↓
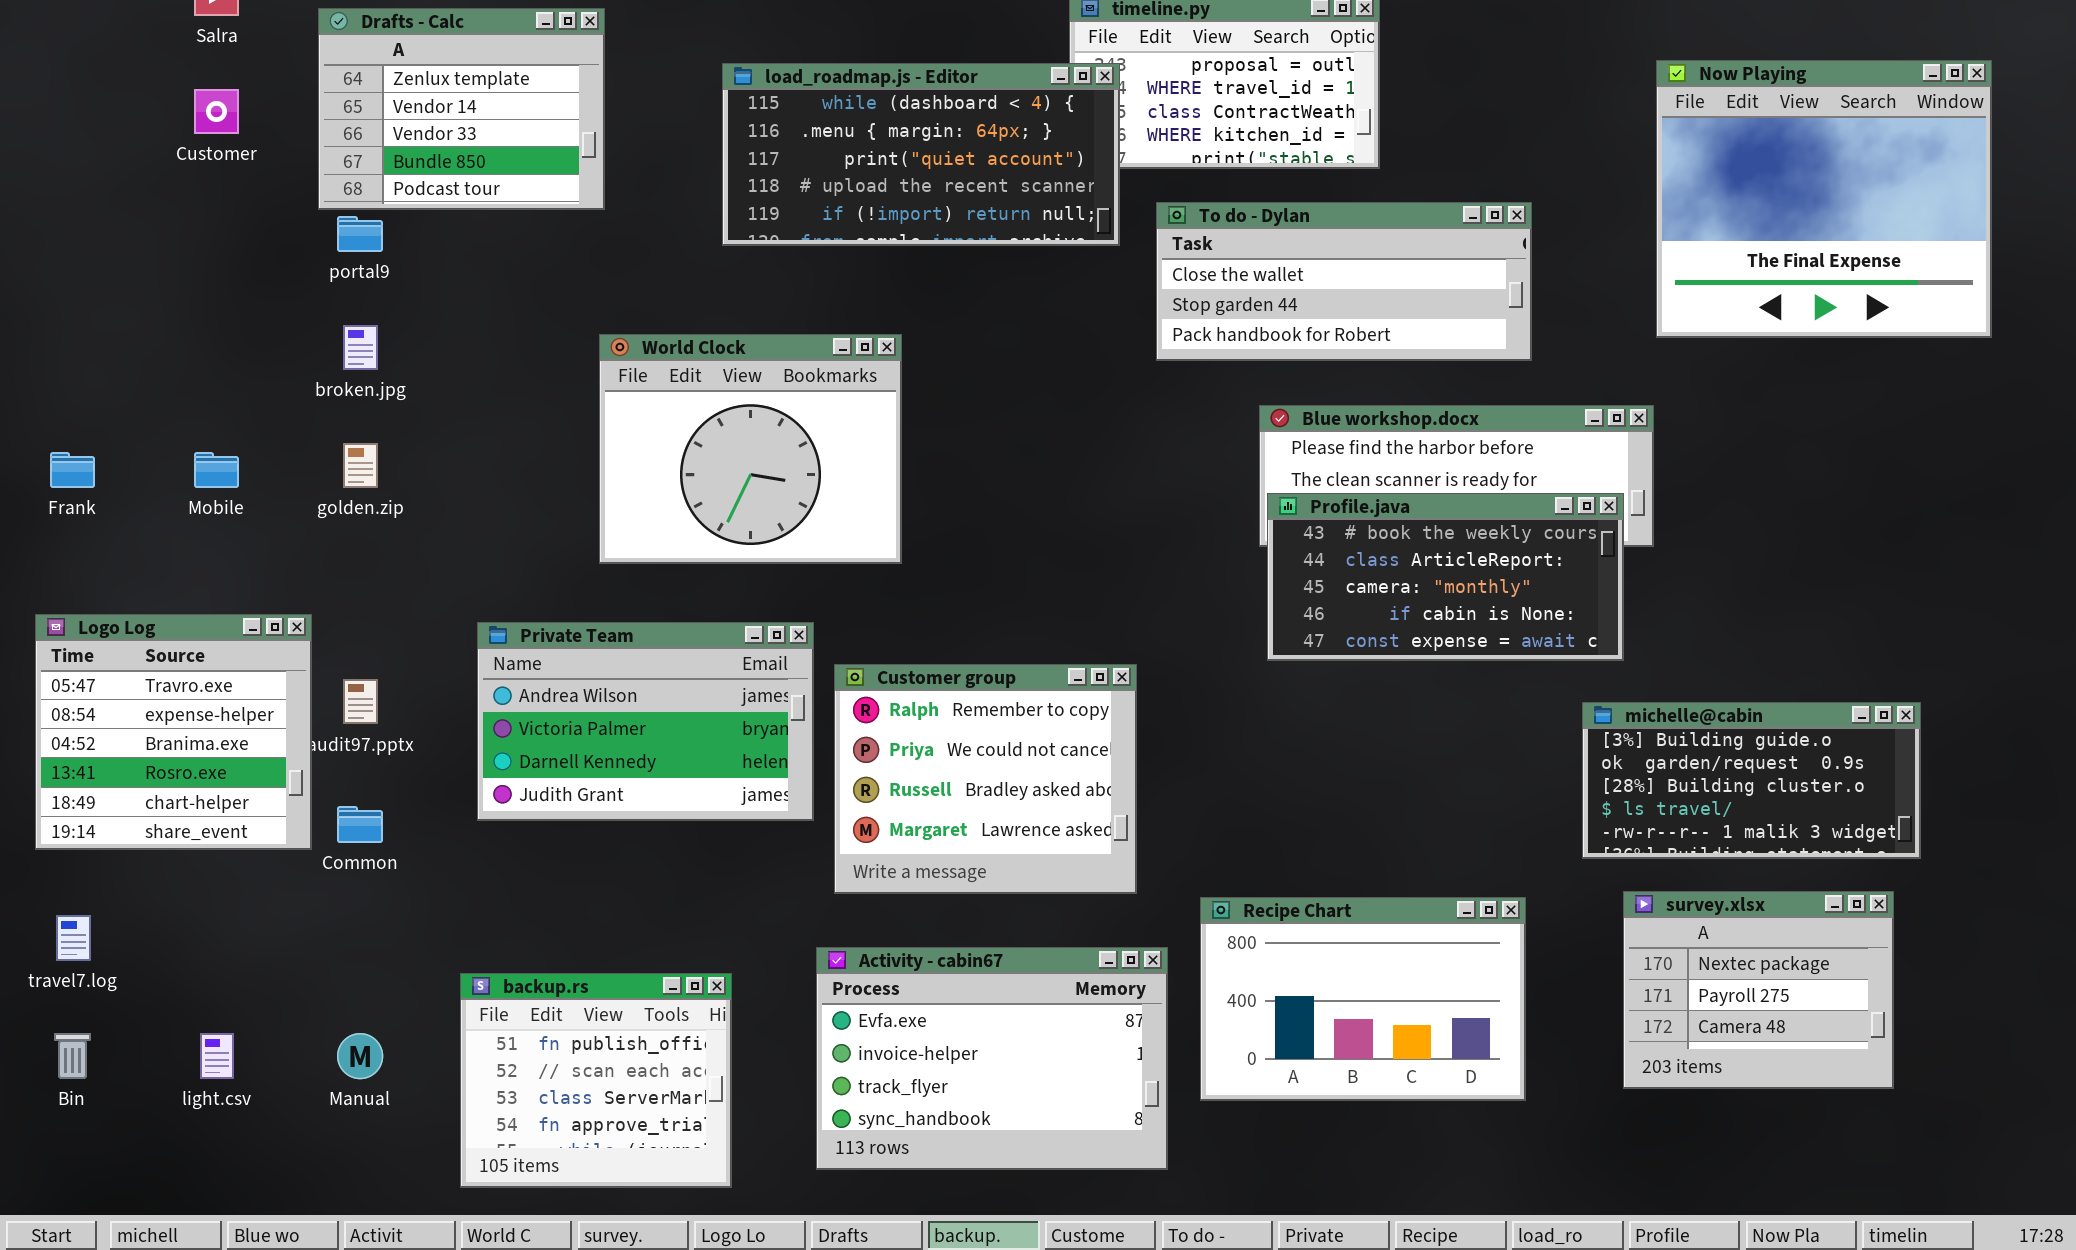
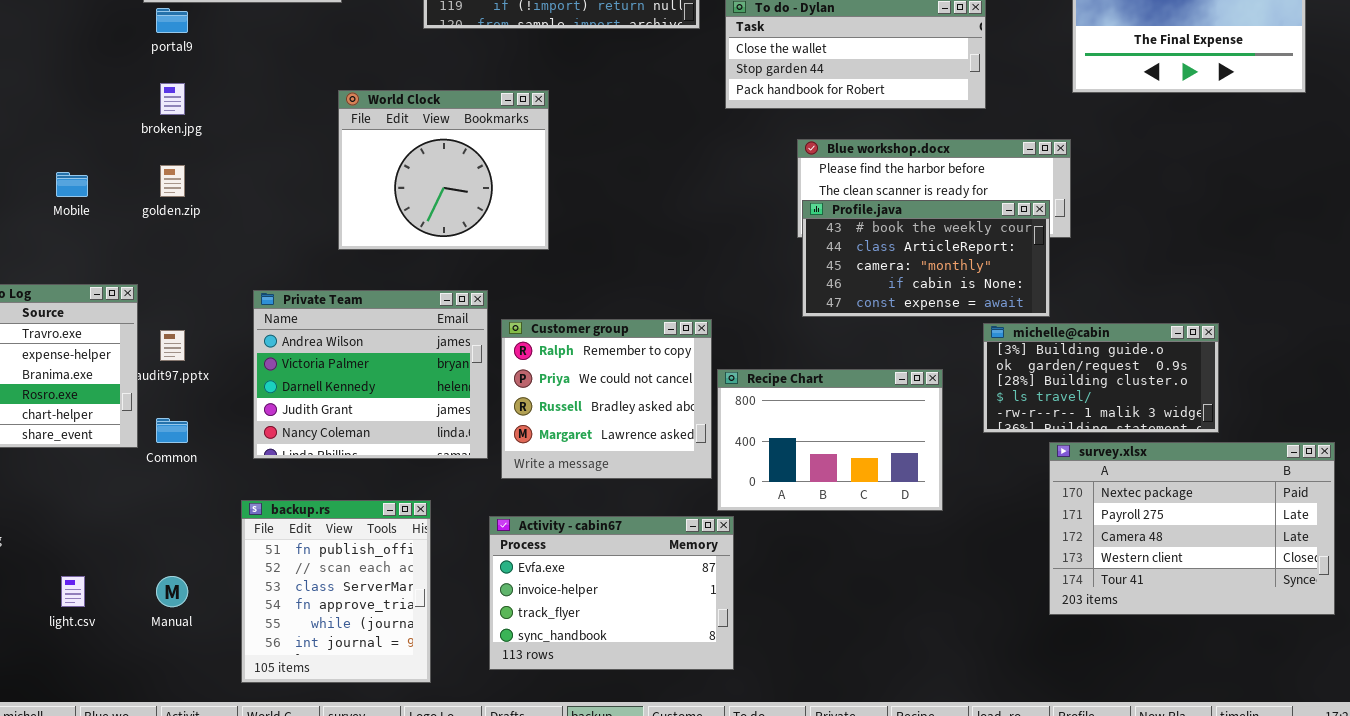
Private Team: [477,622,814,821] -> [253,290,488,459], resized
michelle@cabin: [1582,702,1921,859] -> [983,323,1219,433], moved
survey.xlsx: [1623,891,1894,1089] -> [1049,442,1335,615], resized
Recipe Chart: [1200,897,1526,1101] -> [717,369,943,511], moved
backup.rs: [460,973,732,1188] -> [241,500,431,683], resized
↑
=== Action item ===
Copy out every line in the entries above that holds "moved".

=== Exercise response ===
michelle@cabin: [1582,702,1921,859] -> [983,323,1219,433], moved
Recipe Chart: [1200,897,1526,1101] -> [717,369,943,511], moved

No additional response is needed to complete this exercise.